--- START ---

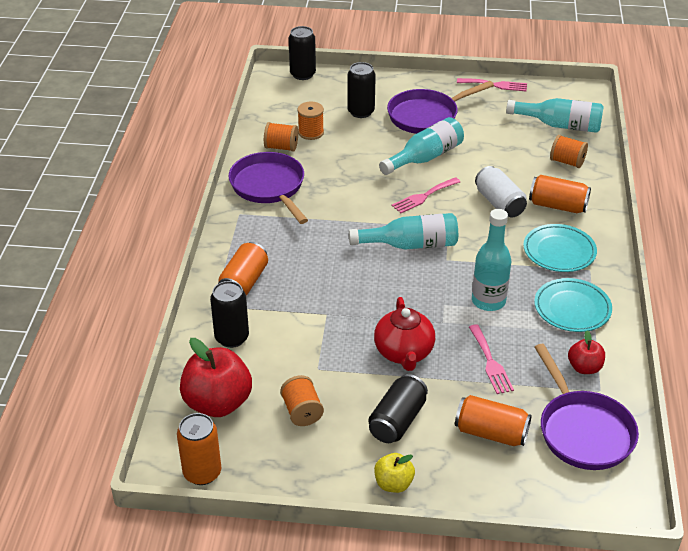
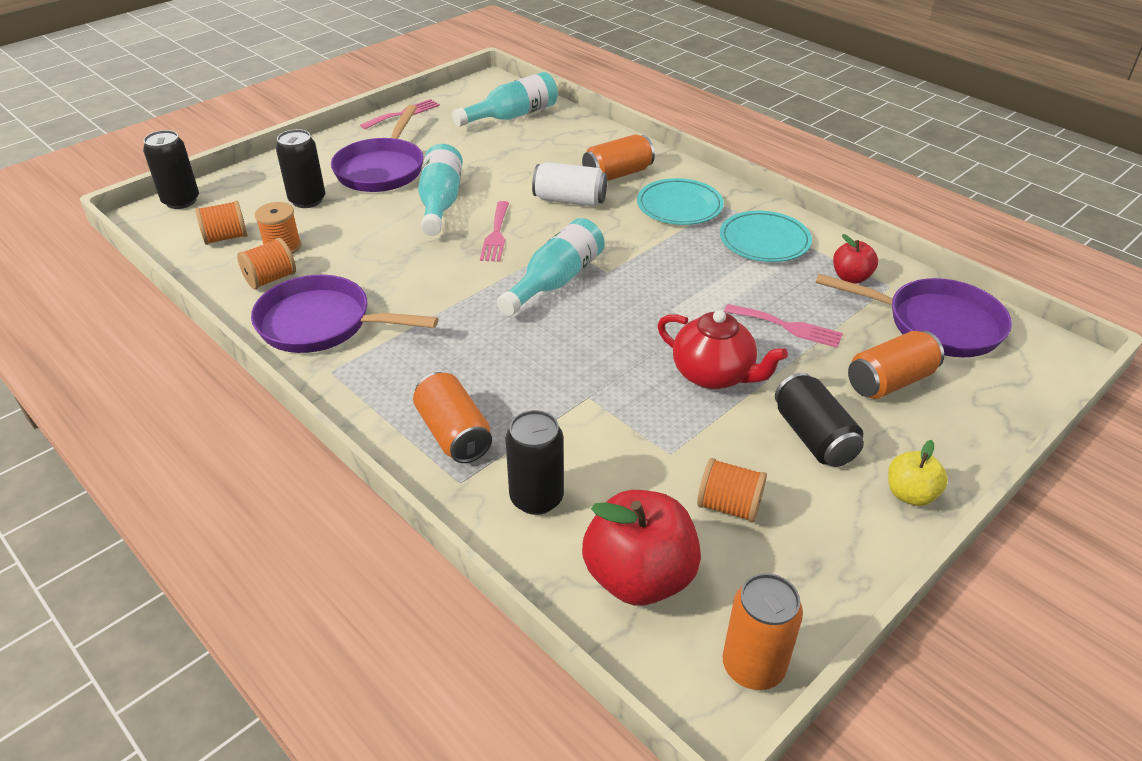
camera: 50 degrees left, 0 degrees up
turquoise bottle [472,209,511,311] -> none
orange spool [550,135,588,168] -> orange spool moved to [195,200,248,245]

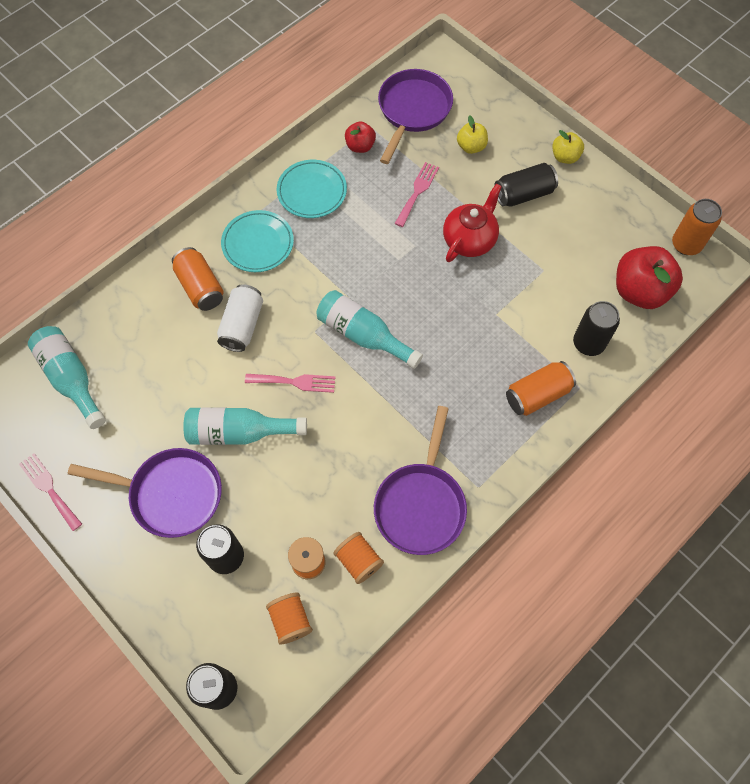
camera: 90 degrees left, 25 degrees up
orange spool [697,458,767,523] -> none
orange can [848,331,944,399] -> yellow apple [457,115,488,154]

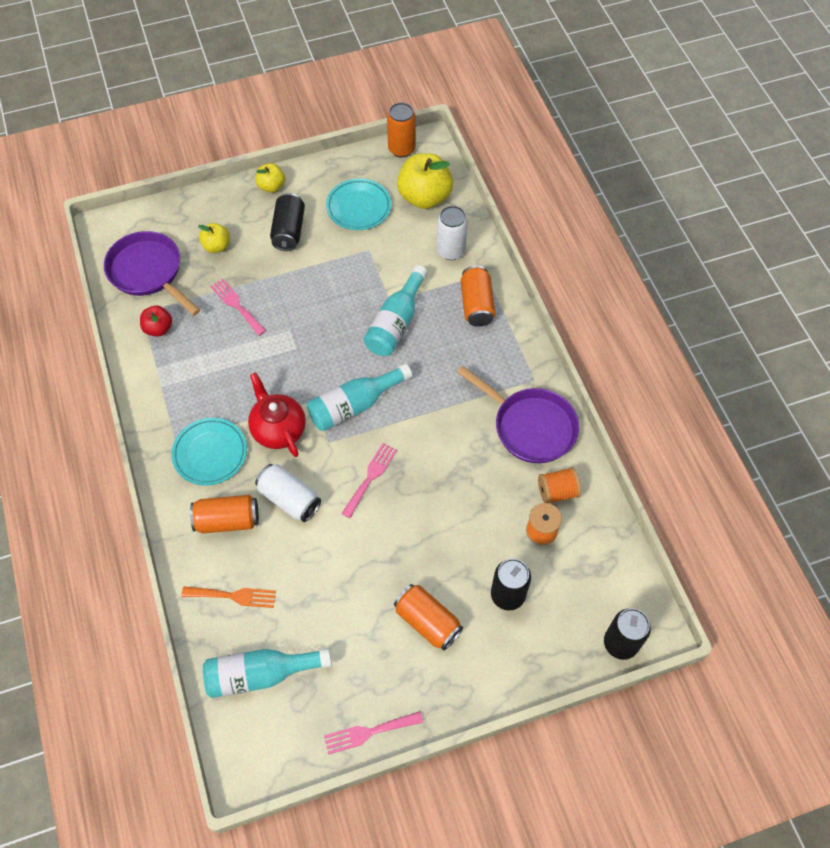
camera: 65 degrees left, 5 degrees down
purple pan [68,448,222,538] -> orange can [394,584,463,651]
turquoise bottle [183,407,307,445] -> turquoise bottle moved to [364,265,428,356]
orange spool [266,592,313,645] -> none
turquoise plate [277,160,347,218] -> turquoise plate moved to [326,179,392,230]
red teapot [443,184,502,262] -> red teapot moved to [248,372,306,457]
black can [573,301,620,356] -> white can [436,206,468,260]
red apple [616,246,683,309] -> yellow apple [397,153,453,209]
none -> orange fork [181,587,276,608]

--- END ---

Required work:
State the number of lines in the records that contain the string "camera". Nothing else is needed.

Solution to this exercise:
3